Directions:
Locate each line of the material below that contains the word "kern" and copy those lines in full.

## start Given entries

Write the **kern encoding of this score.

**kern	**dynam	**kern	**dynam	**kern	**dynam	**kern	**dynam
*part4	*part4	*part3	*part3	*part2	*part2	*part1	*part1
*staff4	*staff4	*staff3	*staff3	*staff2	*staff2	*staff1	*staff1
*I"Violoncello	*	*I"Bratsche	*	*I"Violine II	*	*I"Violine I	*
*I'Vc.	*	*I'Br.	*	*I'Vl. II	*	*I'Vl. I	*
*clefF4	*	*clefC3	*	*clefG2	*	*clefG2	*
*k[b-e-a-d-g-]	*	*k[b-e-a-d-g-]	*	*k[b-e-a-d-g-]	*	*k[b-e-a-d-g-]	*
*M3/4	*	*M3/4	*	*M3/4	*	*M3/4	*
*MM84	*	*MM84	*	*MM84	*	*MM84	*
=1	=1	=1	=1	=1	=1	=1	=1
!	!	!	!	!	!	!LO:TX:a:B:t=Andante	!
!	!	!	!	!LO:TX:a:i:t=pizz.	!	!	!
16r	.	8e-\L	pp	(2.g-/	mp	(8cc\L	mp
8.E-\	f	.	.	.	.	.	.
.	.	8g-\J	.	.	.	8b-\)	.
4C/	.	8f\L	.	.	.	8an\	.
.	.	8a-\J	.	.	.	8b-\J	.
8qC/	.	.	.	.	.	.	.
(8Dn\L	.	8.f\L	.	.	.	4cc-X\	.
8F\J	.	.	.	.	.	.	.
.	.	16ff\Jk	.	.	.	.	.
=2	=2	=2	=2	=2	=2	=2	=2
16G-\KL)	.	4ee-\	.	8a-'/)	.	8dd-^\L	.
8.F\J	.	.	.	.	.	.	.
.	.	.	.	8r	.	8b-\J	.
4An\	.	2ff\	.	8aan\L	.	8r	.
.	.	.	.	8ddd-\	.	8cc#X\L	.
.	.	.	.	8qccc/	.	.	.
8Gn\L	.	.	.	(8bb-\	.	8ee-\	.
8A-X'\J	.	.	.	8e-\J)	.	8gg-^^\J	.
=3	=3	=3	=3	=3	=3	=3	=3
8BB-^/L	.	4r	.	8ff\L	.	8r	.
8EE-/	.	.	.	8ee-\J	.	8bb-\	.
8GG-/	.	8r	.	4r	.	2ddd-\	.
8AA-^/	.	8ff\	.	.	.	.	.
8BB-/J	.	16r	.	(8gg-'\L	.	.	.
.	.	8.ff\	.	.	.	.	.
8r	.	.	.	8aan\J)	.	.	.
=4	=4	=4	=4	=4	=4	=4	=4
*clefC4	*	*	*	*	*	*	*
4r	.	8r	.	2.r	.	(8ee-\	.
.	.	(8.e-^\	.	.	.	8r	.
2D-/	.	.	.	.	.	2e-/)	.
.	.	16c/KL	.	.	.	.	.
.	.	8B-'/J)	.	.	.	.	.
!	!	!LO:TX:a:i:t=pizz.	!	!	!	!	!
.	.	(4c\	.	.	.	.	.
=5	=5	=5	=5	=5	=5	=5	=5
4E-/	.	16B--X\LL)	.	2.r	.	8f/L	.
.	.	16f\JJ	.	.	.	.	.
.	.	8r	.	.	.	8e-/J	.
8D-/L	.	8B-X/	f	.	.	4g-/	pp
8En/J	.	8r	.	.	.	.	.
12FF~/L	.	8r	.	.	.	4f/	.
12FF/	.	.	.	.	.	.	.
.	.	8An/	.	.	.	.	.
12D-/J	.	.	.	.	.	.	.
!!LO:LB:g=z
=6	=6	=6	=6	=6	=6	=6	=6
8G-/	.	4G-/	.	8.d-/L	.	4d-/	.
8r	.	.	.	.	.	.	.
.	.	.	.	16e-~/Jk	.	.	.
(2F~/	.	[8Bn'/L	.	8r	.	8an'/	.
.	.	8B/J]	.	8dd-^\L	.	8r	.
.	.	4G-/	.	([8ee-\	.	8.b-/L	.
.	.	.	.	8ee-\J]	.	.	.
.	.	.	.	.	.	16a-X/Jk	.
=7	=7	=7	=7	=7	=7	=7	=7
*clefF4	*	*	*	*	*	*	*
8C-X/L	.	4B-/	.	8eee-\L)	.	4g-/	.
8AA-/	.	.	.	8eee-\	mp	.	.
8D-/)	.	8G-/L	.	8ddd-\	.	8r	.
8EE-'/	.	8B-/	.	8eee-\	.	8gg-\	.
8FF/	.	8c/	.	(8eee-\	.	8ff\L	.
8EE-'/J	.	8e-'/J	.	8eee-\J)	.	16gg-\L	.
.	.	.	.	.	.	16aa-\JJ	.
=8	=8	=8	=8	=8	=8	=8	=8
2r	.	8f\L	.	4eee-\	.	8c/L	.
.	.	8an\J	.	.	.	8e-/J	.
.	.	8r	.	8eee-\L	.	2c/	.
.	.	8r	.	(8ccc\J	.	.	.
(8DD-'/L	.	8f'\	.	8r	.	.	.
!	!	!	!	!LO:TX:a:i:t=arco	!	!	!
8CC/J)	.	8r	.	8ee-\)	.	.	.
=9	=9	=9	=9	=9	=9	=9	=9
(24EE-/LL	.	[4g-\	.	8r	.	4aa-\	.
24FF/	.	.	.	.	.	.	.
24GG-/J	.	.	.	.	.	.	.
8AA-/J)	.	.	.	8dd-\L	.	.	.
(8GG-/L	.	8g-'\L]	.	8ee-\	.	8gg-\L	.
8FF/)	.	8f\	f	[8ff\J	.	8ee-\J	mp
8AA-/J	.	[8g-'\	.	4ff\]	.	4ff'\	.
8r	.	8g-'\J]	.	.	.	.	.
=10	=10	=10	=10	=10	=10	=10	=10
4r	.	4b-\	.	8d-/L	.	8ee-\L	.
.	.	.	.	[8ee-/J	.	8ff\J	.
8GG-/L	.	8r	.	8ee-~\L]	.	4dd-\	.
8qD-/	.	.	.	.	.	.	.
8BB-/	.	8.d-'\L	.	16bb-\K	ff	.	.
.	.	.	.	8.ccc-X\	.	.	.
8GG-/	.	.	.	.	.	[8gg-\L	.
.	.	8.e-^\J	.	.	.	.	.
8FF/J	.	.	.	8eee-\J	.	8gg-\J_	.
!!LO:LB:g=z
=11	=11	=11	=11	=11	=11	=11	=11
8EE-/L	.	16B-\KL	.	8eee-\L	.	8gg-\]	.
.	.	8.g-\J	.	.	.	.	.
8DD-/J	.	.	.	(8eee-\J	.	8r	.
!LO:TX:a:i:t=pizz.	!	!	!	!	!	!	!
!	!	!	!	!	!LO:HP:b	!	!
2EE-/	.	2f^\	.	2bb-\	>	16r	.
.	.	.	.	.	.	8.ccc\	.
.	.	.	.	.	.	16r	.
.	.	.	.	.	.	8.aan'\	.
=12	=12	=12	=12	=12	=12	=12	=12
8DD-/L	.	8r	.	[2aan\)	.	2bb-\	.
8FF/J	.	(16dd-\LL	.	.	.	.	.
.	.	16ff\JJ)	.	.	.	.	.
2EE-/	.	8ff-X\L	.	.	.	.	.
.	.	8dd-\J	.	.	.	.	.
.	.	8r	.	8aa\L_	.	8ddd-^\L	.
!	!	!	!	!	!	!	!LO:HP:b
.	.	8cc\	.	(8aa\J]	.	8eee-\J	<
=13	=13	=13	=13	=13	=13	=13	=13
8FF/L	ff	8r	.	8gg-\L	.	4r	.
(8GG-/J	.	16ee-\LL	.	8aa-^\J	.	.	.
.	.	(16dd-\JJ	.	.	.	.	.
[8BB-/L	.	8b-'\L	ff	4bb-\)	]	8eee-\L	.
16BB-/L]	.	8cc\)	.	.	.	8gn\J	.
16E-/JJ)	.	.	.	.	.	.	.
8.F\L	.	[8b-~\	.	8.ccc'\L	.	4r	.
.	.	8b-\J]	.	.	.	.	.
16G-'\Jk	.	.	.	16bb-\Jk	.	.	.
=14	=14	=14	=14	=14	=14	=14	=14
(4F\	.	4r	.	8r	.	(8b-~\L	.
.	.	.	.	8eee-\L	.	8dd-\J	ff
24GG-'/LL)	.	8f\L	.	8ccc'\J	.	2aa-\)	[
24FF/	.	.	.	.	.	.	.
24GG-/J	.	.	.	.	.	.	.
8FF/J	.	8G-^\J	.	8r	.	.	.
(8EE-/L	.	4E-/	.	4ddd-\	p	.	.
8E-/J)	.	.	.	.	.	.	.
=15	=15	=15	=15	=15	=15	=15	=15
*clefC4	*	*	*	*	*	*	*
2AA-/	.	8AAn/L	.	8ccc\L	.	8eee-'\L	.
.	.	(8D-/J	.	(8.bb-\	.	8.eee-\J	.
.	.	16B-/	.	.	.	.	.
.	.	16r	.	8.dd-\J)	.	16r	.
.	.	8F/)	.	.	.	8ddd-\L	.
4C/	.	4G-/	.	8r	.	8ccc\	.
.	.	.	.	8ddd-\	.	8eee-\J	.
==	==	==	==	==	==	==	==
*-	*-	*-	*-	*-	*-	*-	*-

## end Given entries

Written response:
Write the **kern encoding of this score.
**kern	**dynam	**kern	**dynam	**kern	**dynam	**kern	**dynam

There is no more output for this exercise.